[Information provided]

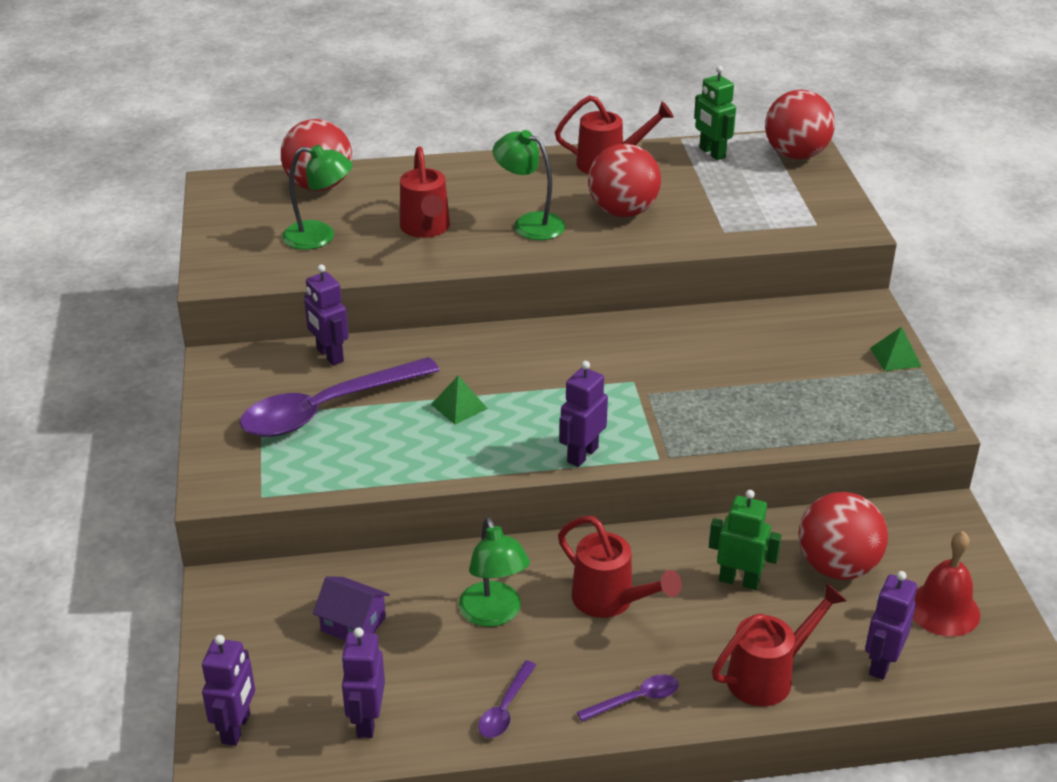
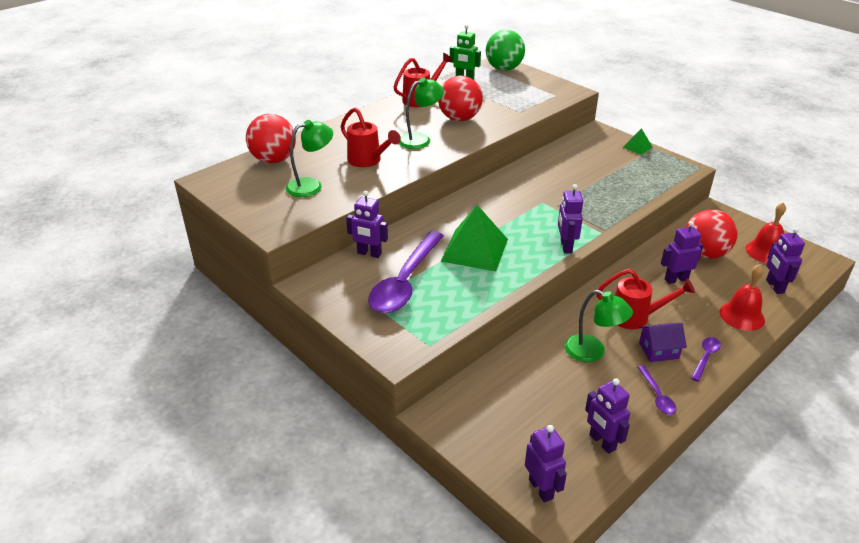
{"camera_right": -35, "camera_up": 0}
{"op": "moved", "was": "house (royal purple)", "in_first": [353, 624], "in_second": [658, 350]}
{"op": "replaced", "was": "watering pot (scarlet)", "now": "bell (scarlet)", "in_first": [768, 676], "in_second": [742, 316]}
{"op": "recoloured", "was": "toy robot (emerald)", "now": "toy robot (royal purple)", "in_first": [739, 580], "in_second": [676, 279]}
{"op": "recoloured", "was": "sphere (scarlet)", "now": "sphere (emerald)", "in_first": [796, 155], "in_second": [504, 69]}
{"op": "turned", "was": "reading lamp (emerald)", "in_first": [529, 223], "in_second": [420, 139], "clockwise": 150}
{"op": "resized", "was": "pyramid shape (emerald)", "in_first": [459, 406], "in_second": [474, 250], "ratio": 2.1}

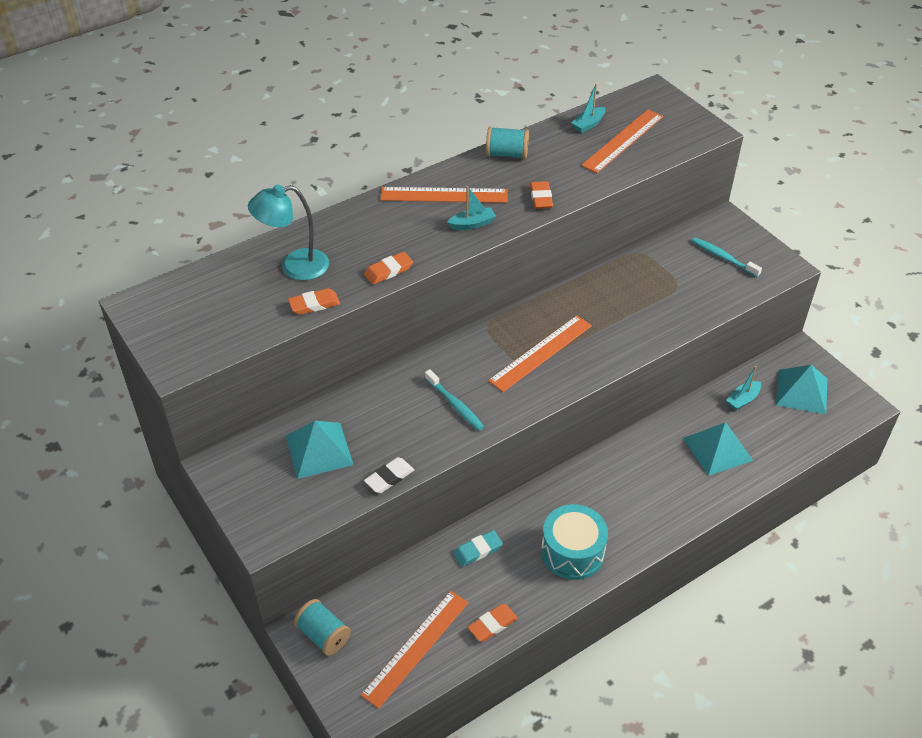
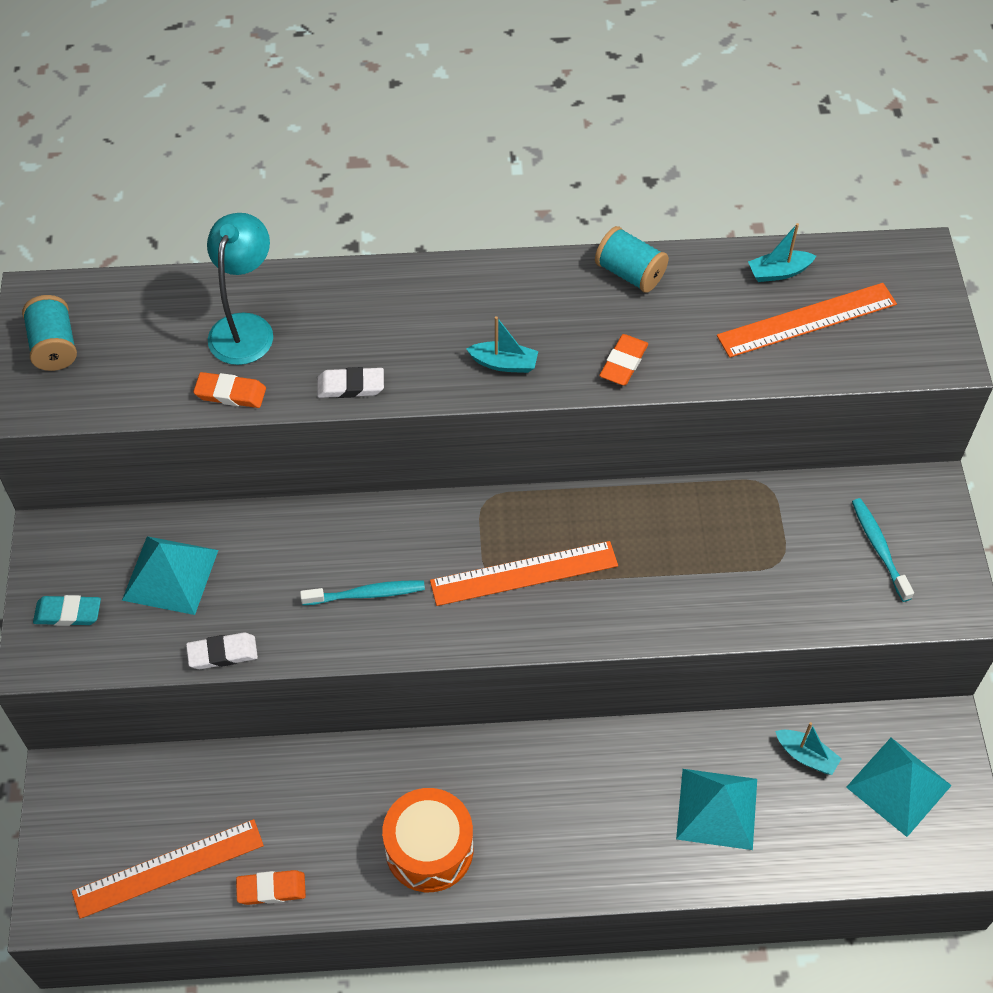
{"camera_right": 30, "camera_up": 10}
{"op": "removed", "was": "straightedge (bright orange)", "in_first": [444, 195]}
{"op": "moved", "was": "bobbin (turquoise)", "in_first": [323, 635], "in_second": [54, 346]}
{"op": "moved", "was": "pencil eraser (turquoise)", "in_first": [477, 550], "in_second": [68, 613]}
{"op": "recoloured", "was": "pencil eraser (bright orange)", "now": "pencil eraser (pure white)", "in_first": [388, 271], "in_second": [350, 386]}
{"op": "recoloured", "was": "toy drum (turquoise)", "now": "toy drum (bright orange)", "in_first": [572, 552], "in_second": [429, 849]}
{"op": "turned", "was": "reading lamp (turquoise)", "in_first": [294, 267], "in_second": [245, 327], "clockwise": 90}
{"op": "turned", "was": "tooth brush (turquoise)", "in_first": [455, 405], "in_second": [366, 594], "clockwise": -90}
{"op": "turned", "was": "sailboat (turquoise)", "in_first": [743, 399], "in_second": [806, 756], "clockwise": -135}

[/Information provided]

Description of the task: Retype all entries exactly as they appear, dropping the images.

Written response:
{"camera_right": -35, "camera_up": 0}
{"op": "moved", "was": "house (royal purple)", "in_first": [353, 624], "in_second": [658, 350]}
{"op": "replaced", "was": "watering pot (scarlet)", "now": "bell (scarlet)", "in_first": [768, 676], "in_second": [742, 316]}
{"op": "recoloured", "was": "toy robot (emerald)", "now": "toy robot (royal purple)", "in_first": [739, 580], "in_second": [676, 279]}
{"op": "recoloured", "was": "sphere (scarlet)", "now": "sphere (emerald)", "in_first": [796, 155], "in_second": [504, 69]}
{"op": "turned", "was": "reading lamp (emerald)", "in_first": [529, 223], "in_second": [420, 139], "clockwise": 150}
{"op": "resized", "was": "pyramid shape (emerald)", "in_first": [459, 406], "in_second": [474, 250], "ratio": 2.1}

{"camera_right": 30, "camera_up": 10}
{"op": "removed", "was": "straightedge (bright orange)", "in_first": [444, 195]}
{"op": "moved", "was": "bobbin (turquoise)", "in_first": [323, 635], "in_second": [54, 346]}
{"op": "moved", "was": "pencil eraser (turquoise)", "in_first": [477, 550], "in_second": [68, 613]}
{"op": "recoloured", "was": "pencil eraser (bright orange)", "now": "pencil eraser (pure white)", "in_first": [388, 271], "in_second": [350, 386]}
{"op": "recoloured", "was": "toy drum (turquoise)", "now": "toy drum (bright orange)", "in_first": [572, 552], "in_second": [429, 849]}
{"op": "turned", "was": "reading lamp (turquoise)", "in_first": [294, 267], "in_second": [245, 327], "clockwise": 90}
{"op": "turned", "was": "tooth brush (turquoise)", "in_first": [455, 405], "in_second": [366, 594], "clockwise": -90}
{"op": "turned", "was": "sailboat (turquoise)", "in_first": [743, 399], "in_second": [806, 756], "clockwise": -135}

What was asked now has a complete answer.